Report how many lines of the entries below contain the word "none", and nothing more.

§ **Detected change data**:
★ ★ ★ ★ ★ ★ ★
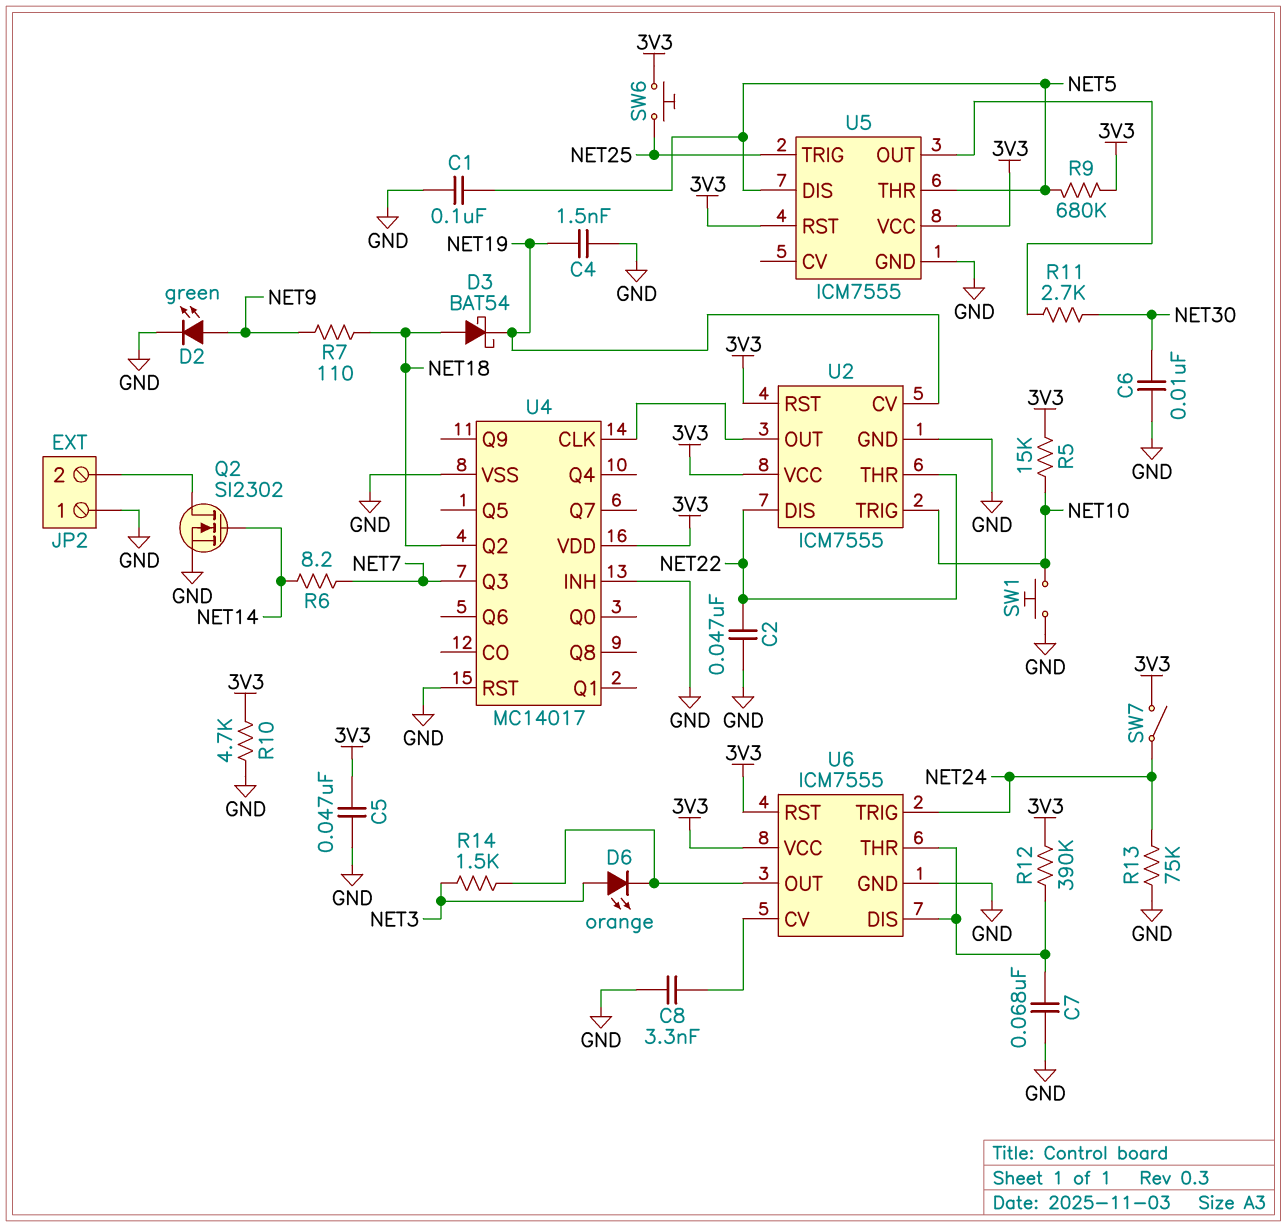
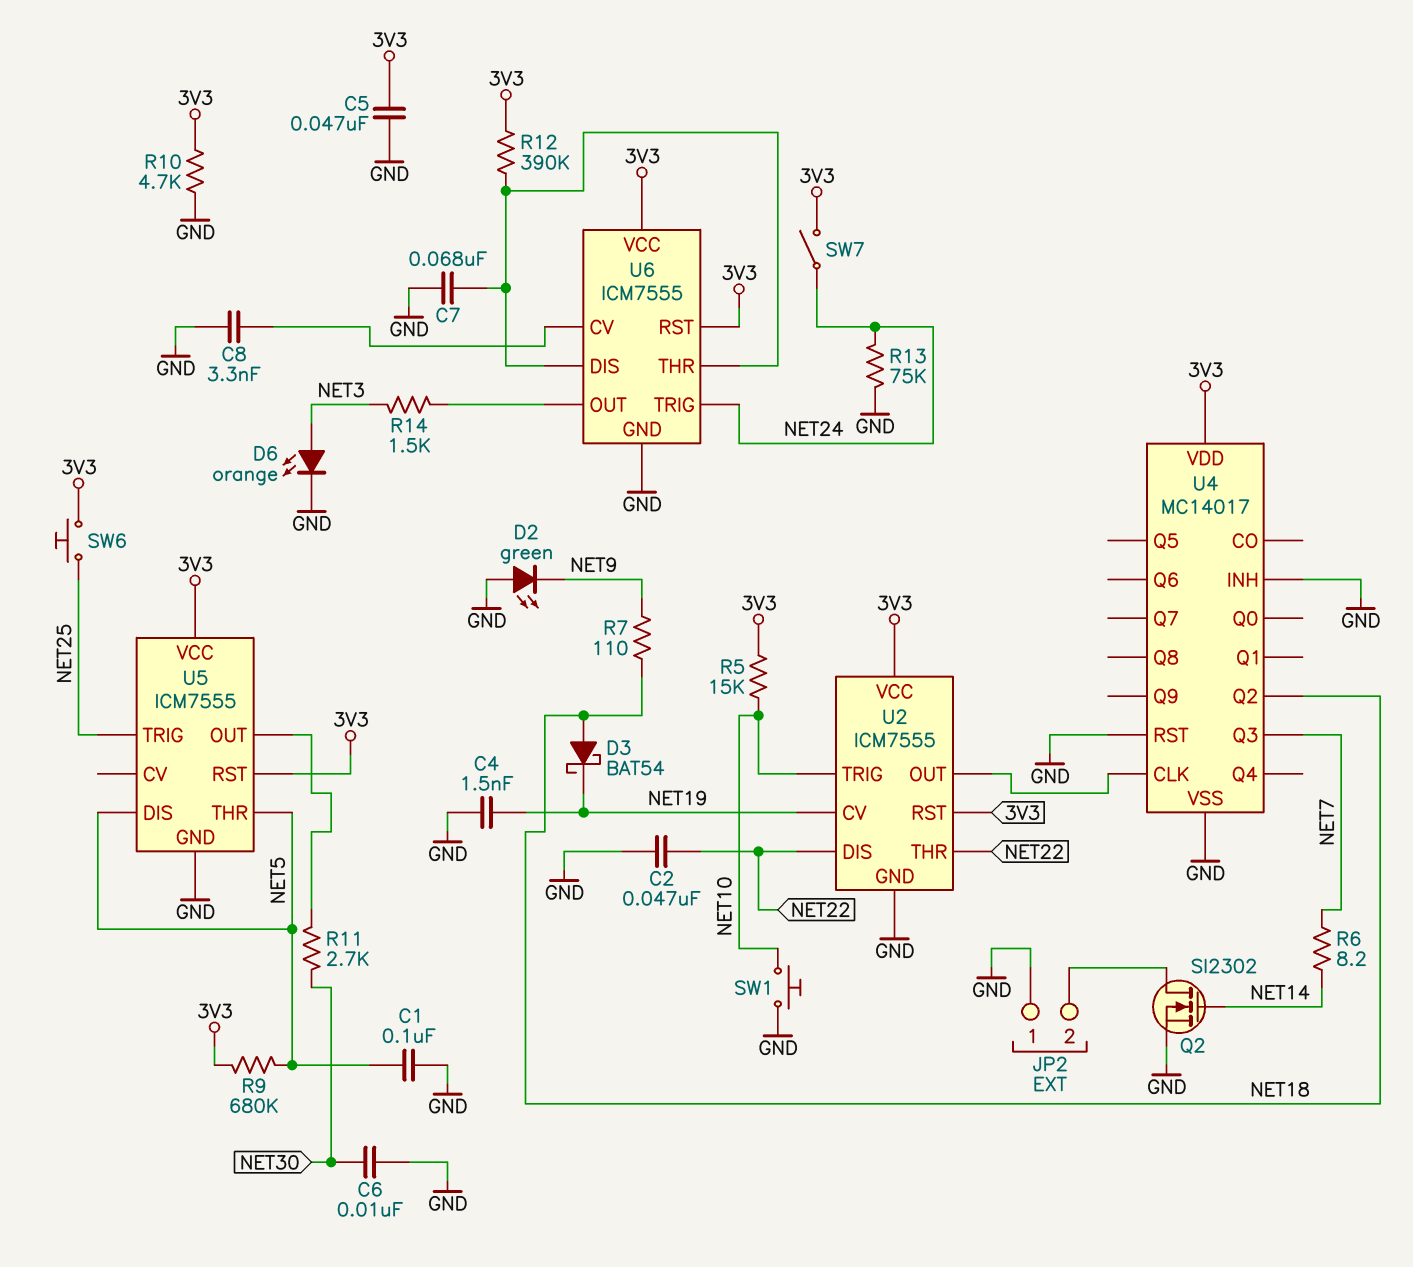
D2: LED green (A NET9, K GND) -> LED green (A GND, K NET9)
D6: LED orange (A NET3, K U6/OUT) -> LED orange (A NET3, K GND)

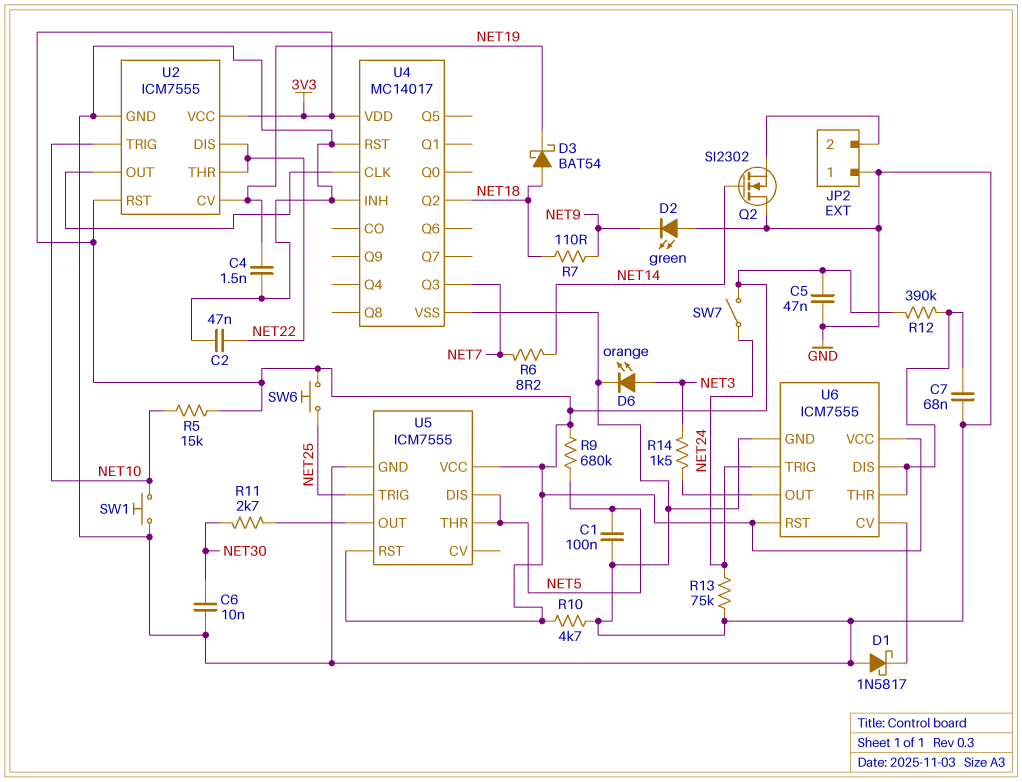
C8: 3.3nF (GND, U6/CV) -> none
D1: none -> schottky 1N5817 (A GND, K U6/CV)
Q2: NMOS SI2302 (G NET14, D JP2/2, S GND) -> NMOS SI2302 (G NET14, D GND, S JP2/2)

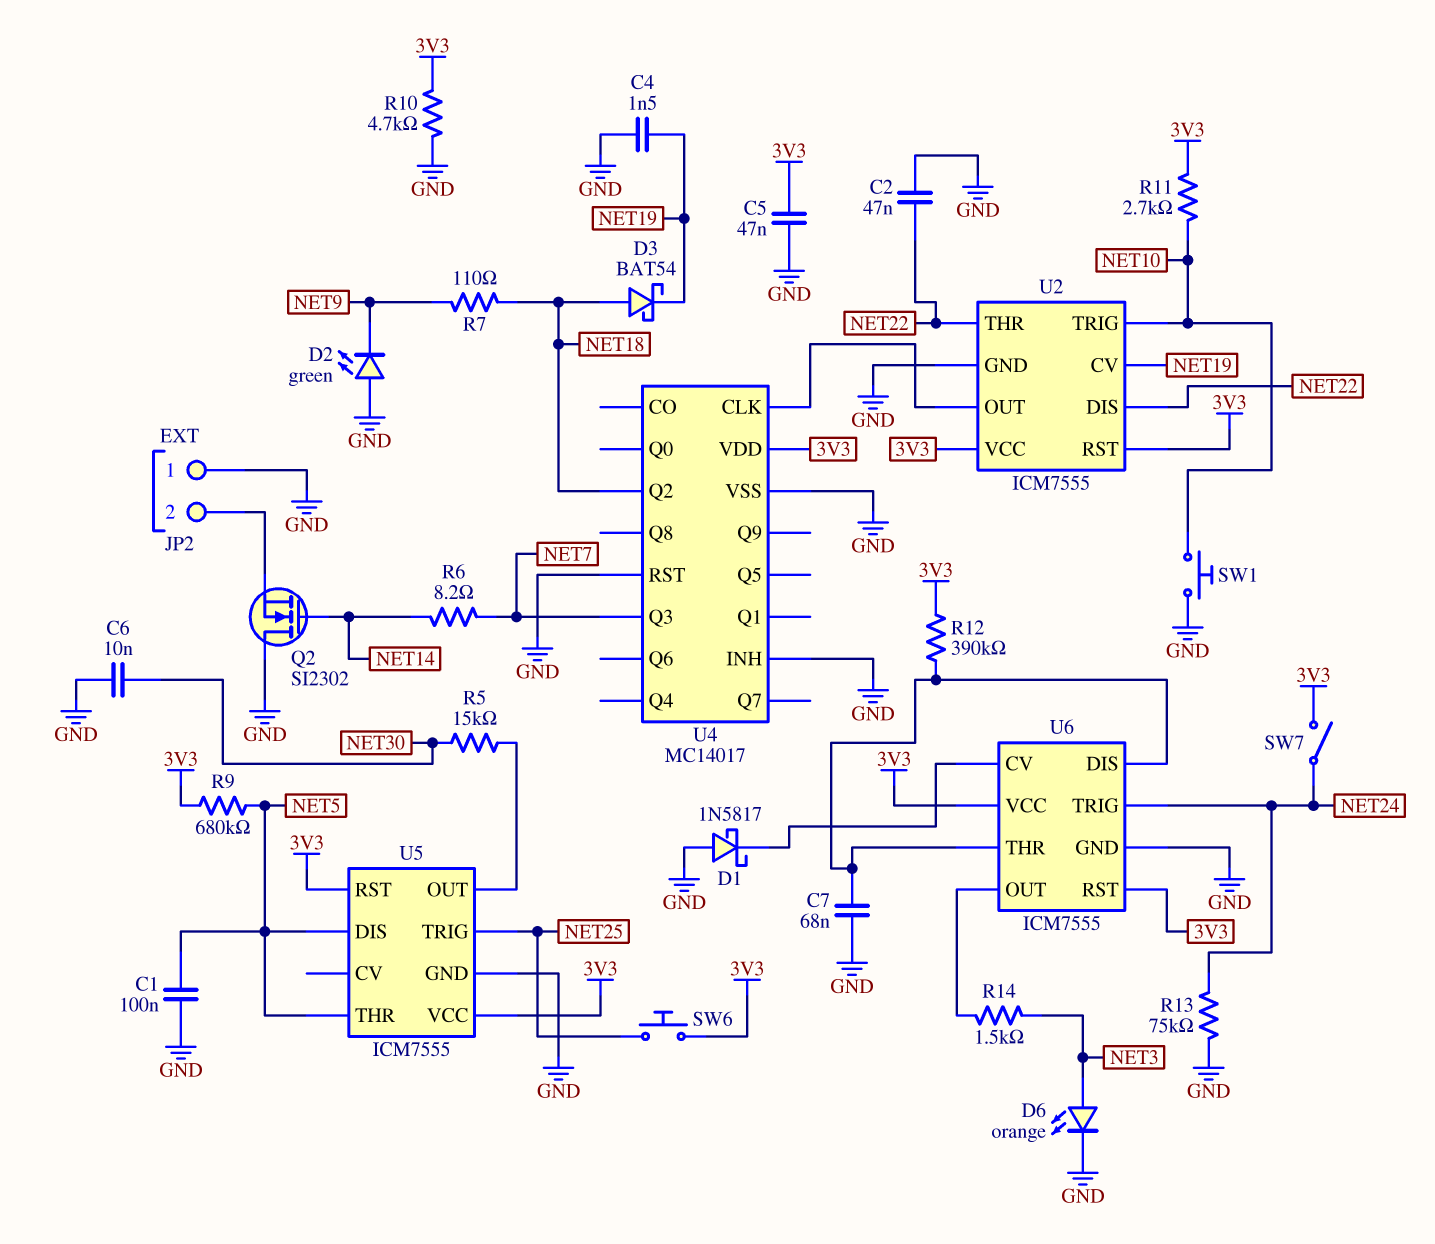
R5: 15k (3V3, NET10) -> 15k (NET30, U5/OUT)
R11: 2.7k (NET30, U5/OUT) -> 2.7k (3V3, NET10)

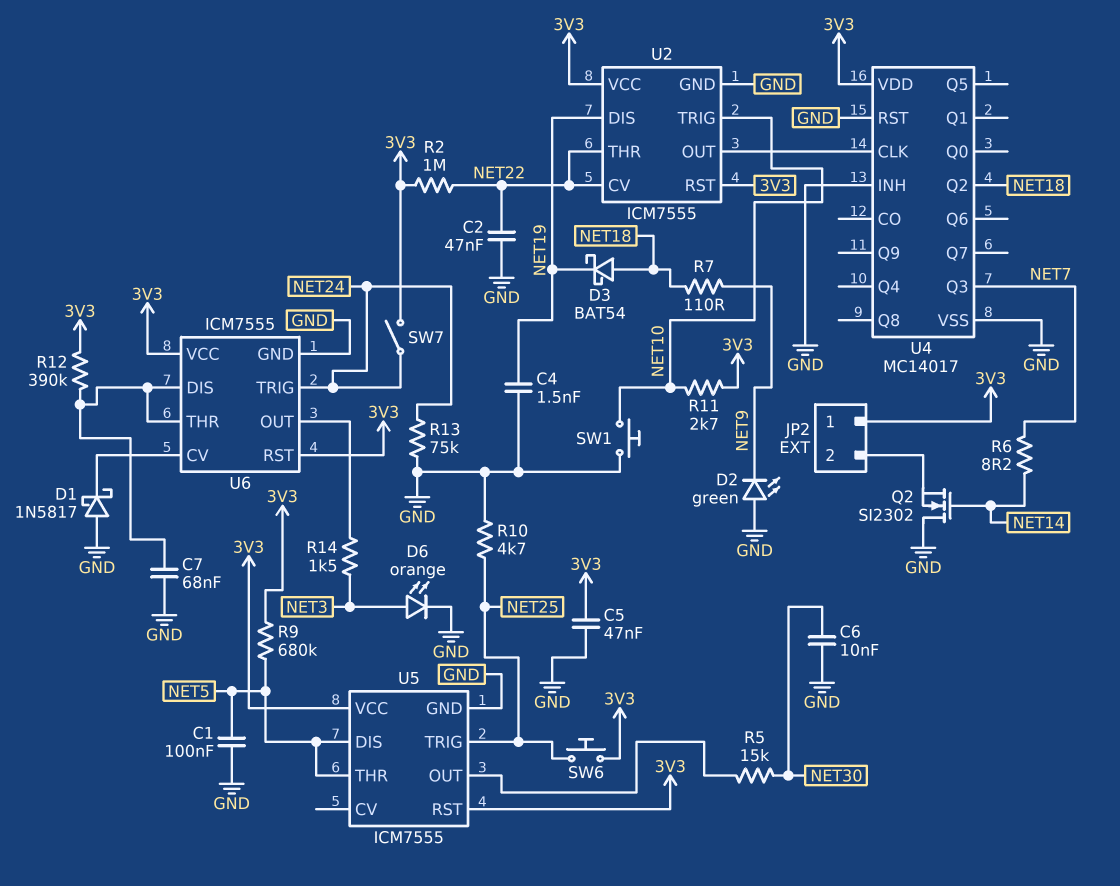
JP2 pin 1: GND -> 3V3
R2: none -> 1M (3V3, NET22)
R10: 4.7k (3V3, GND) -> 4.7k (GND, NET25)
U2 pin CV: NET19 -> NET22
U2 pin DIS: NET22 -> NET19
★ ★ ★ ★ ★ ★ ★
§ **Written answer**:
3